- **WHAT TO WORK ON**
In the entries that follow, find the line containing "camera: 110 degrees left, 0 degrees up"; from there, copy every line exactly through the line containing "(605, 502) = (462, 240): blue".

BEGIN MATERIAL SHOWN

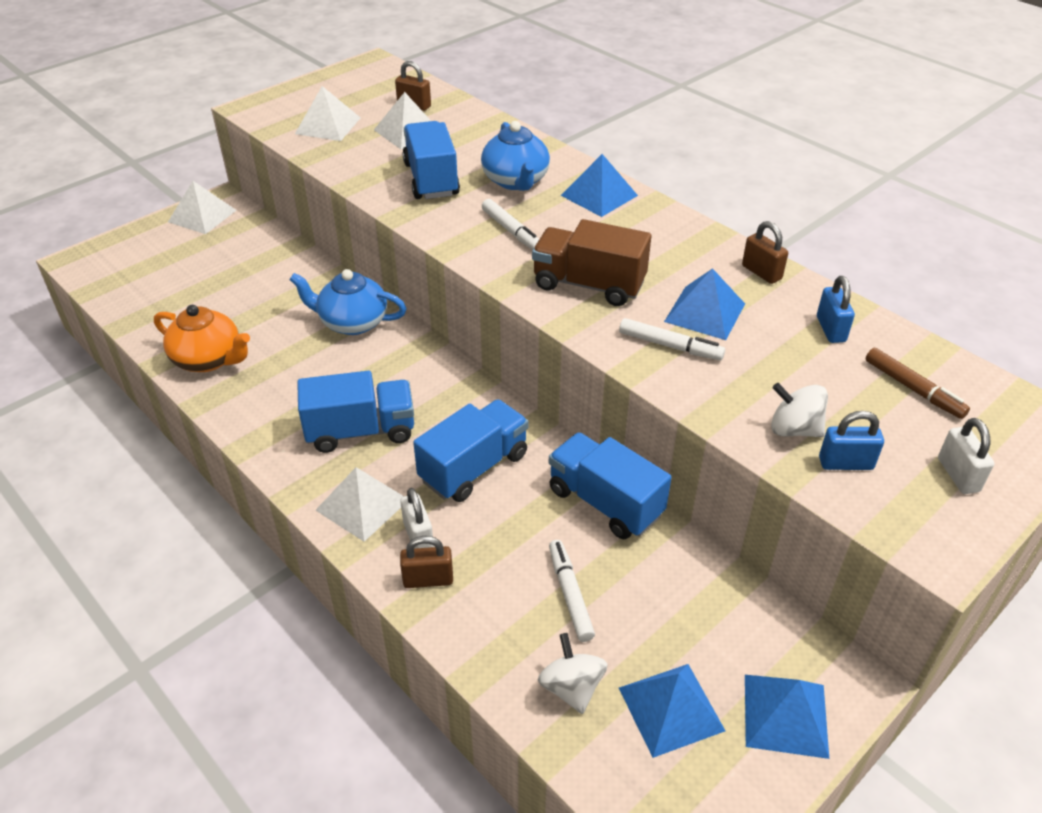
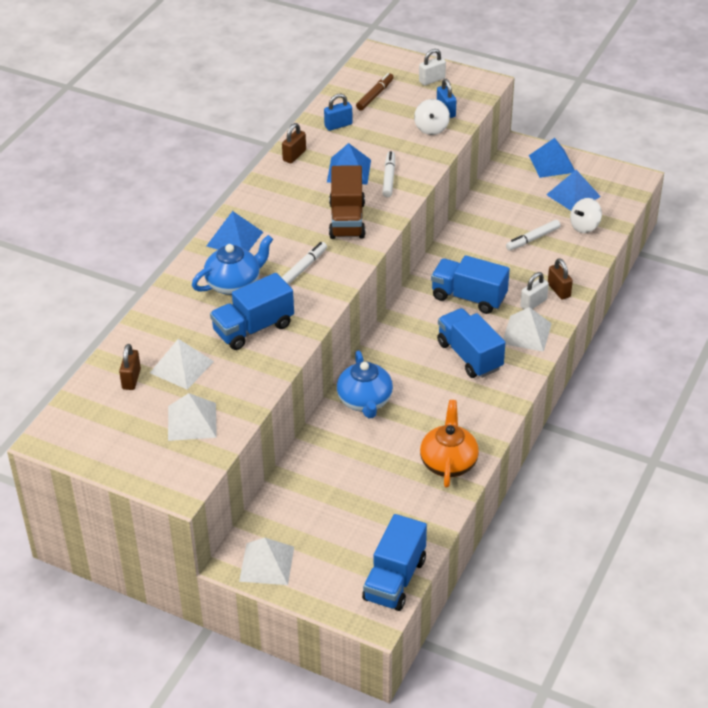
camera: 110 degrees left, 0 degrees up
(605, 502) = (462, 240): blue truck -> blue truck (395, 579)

END MATERIAL SHOWN
BEGIN MATERIAL SHOWN

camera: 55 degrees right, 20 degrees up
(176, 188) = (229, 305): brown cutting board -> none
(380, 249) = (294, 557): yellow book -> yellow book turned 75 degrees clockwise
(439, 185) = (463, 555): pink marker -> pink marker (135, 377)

END MATERIAL SHOWN

- **ANSWER TO THIS EXERCISE**
camera: 110 degrees left, 0 degrees up
(605, 502) = (462, 240): blue truck -> blue truck (395, 579)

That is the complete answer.